═══ RECORDS FOR THE EXERCISE ═══

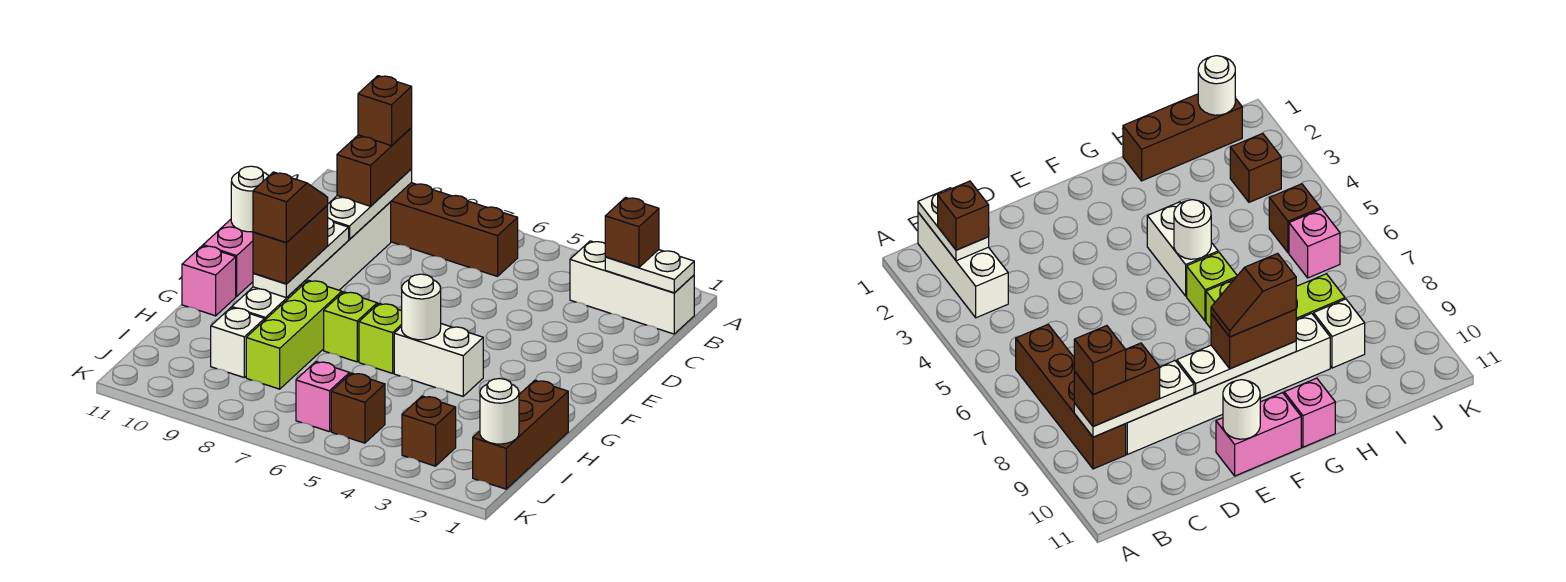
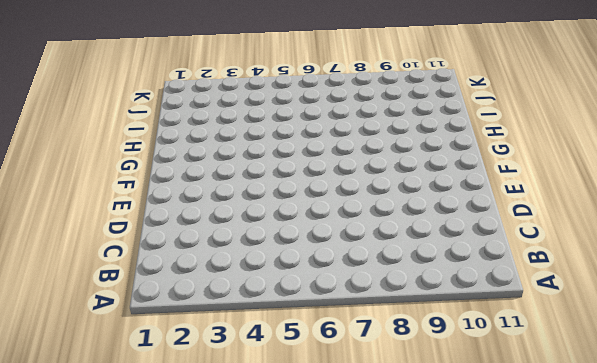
none -> white brick B1:B3 level 1
none -> brown brick B6:B9 level 1
none -> white brick C9:H9 level 1

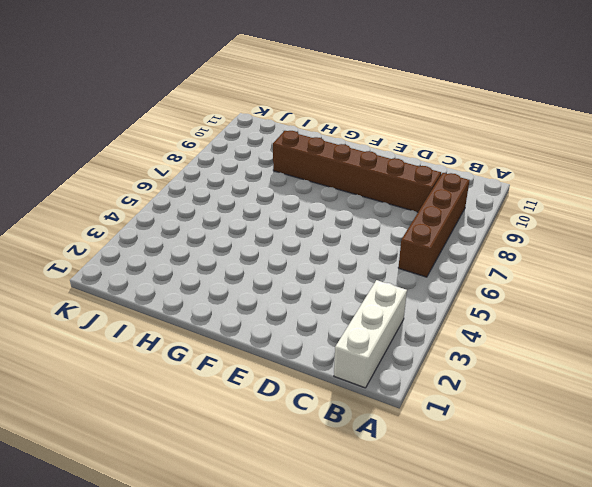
brown brick C9:H9 level 1 -> white brick C9:H9 level 1
none -> pink brick E11:F11 level 1
none -> white brick G4:G5 level 1
none -> lime brick G6 level 1

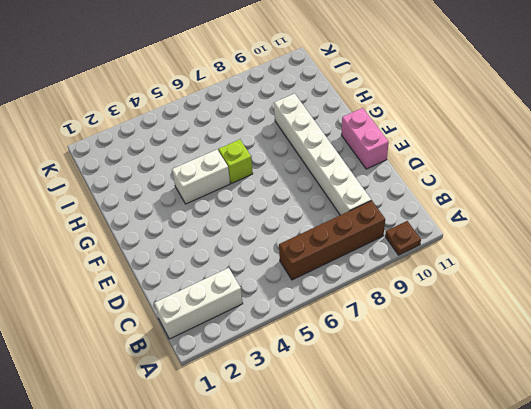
brown plate A10 level 1 -> none
none -> lime brick G7 level 1
none -> lime brick G8:I8 level 1
none -> pink brick G11 level 1

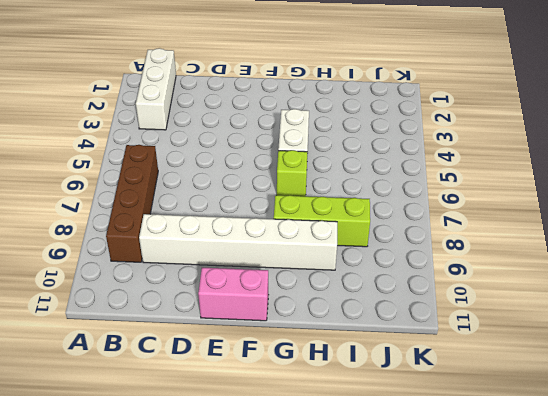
none -> lime brick G7 level 1
none -> pink brick G11 level 1
none -> brown brick H1:J1 level 1

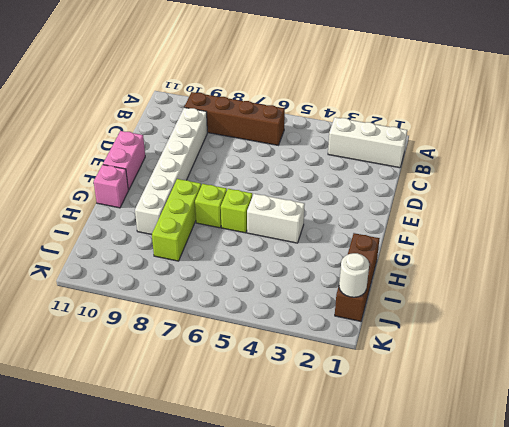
none -> white brick I9 level 1
none -> brown brick J3 level 1
none -> brown brick J5 level 1

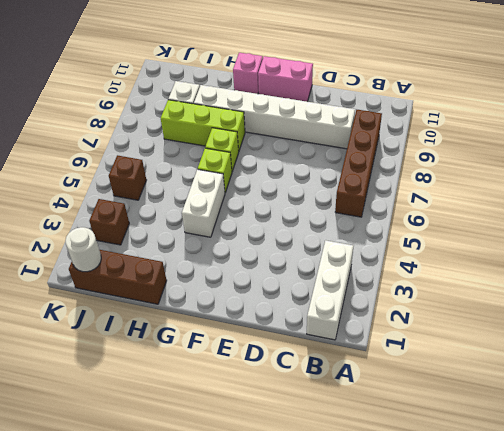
none -> pink brick J6 level 1
none -> white plate B1:B2 level 2
none -> white plate B9:D9 level 2

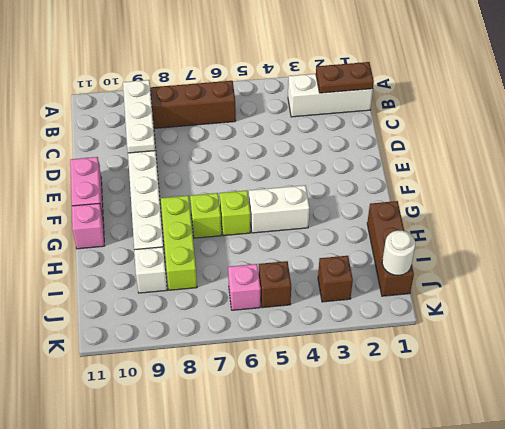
brown plate B1:B2 level 2 -> white plate B1:B2 level 2
none -> white plate E9:G9 level 2
none -> white round brick E11 level 2
none -> white round brick G5 level 2

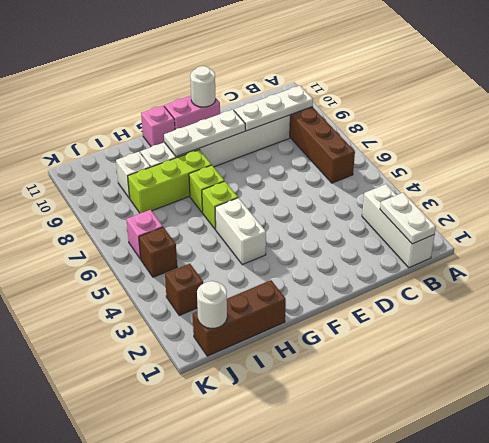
none -> white round brick G5 level 2
none -> brown brick B2 level 3
none -> brown brick B9:C9 level 3

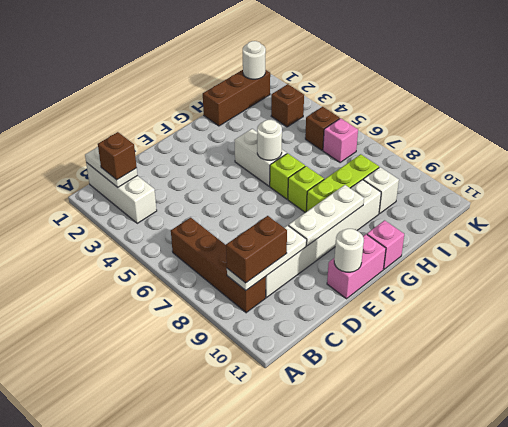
none -> brown brick F9:G9 level 3
none -> brown brick B9 level 4
none -> brown slope F9:G9 level 4 top G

═══

YOUR ASSIGNMENT
Every entry should be repeated verbatim, with the pictures left out.

RESPONSE TO THIS EXERCISE
none -> white brick B1:B3 level 1
none -> brown brick B6:B9 level 1
none -> white brick C9:H9 level 1

brown brick C9:H9 level 1 -> white brick C9:H9 level 1
none -> pink brick E11:F11 level 1
none -> white brick G4:G5 level 1
none -> lime brick G6 level 1

brown plate A10 level 1 -> none
none -> lime brick G7 level 1
none -> lime brick G8:I8 level 1
none -> pink brick G11 level 1

none -> lime brick G7 level 1
none -> pink brick G11 level 1
none -> brown brick H1:J1 level 1

none -> white brick I9 level 1
none -> brown brick J3 level 1
none -> brown brick J5 level 1

none -> pink brick J6 level 1
none -> white plate B1:B2 level 2
none -> white plate B9:D9 level 2

brown plate B1:B2 level 2 -> white plate B1:B2 level 2
none -> white plate E9:G9 level 2
none -> white round brick E11 level 2
none -> white round brick G5 level 2

none -> white round brick G5 level 2
none -> brown brick B2 level 3
none -> brown brick B9:C9 level 3

none -> brown brick F9:G9 level 3
none -> brown brick B9 level 4
none -> brown slope F9:G9 level 4 top G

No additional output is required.